- _What the exercise asks_
Each record is to be copied exactly, with its pictures left behind.
Top of Records provided
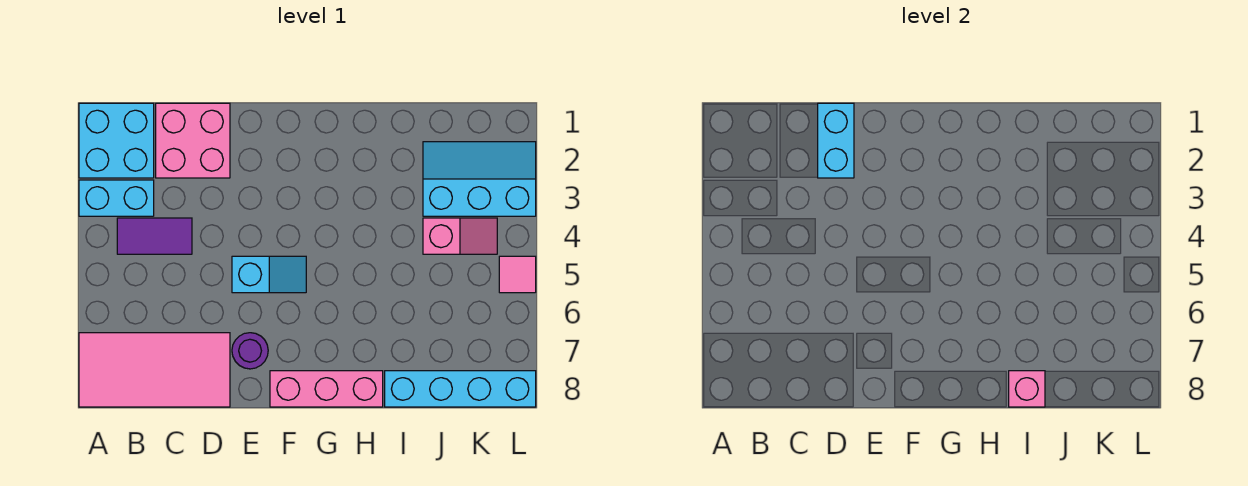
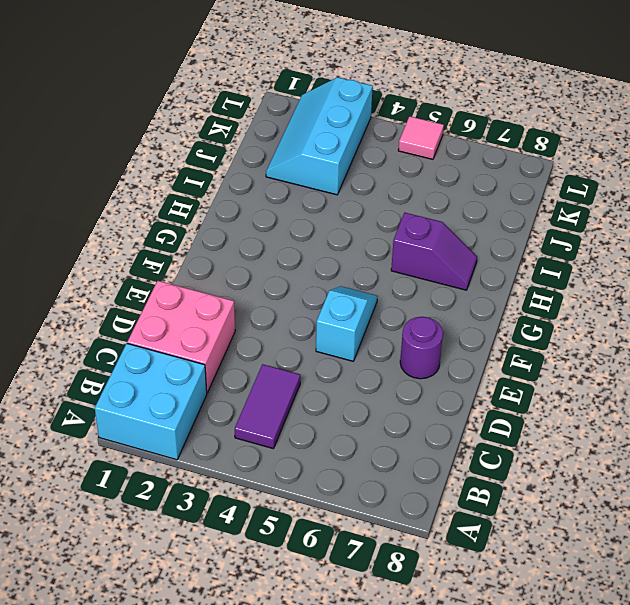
purple slope H6:H7 level 1 top 6 -> none
none -> cyan brick A3:B3 level 1
none -> pink tile A7:D8 level 1
none -> pink brick F8:H8 level 1

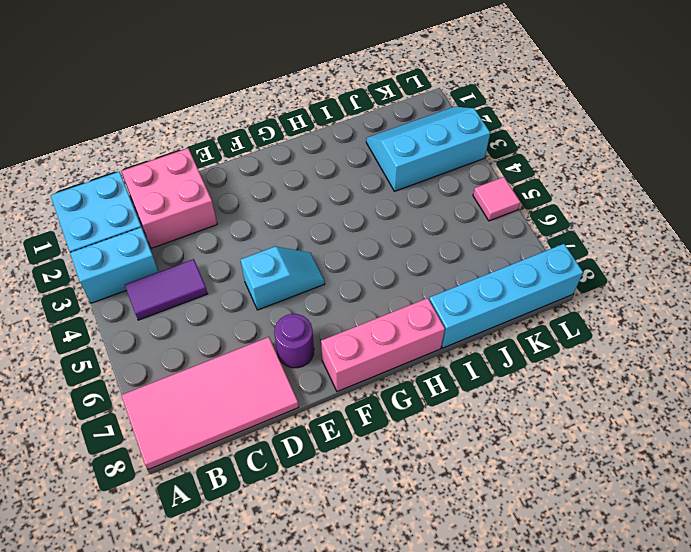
none -> pink slope J4:K4 level 1 top J
none -> cyan brick D1:D2 level 2
none -> pink brick I8 level 2

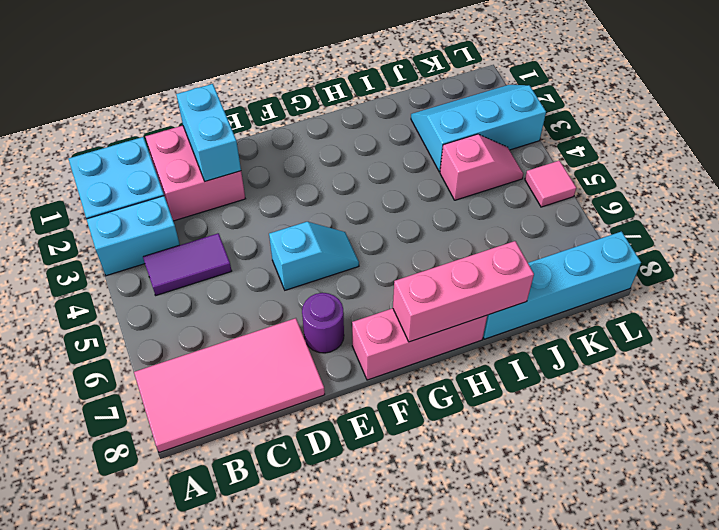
pink brick G8:I8 level 2 -> pink brick I8 level 2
Bottom of Records provided
- _Response for this exercise_
purple slope H6:H7 level 1 top 6 -> none
none -> cyan brick A3:B3 level 1
none -> pink tile A7:D8 level 1
none -> pink brick F8:H8 level 1

none -> pink slope J4:K4 level 1 top J
none -> cyan brick D1:D2 level 2
none -> pink brick I8 level 2

pink brick G8:I8 level 2 -> pink brick I8 level 2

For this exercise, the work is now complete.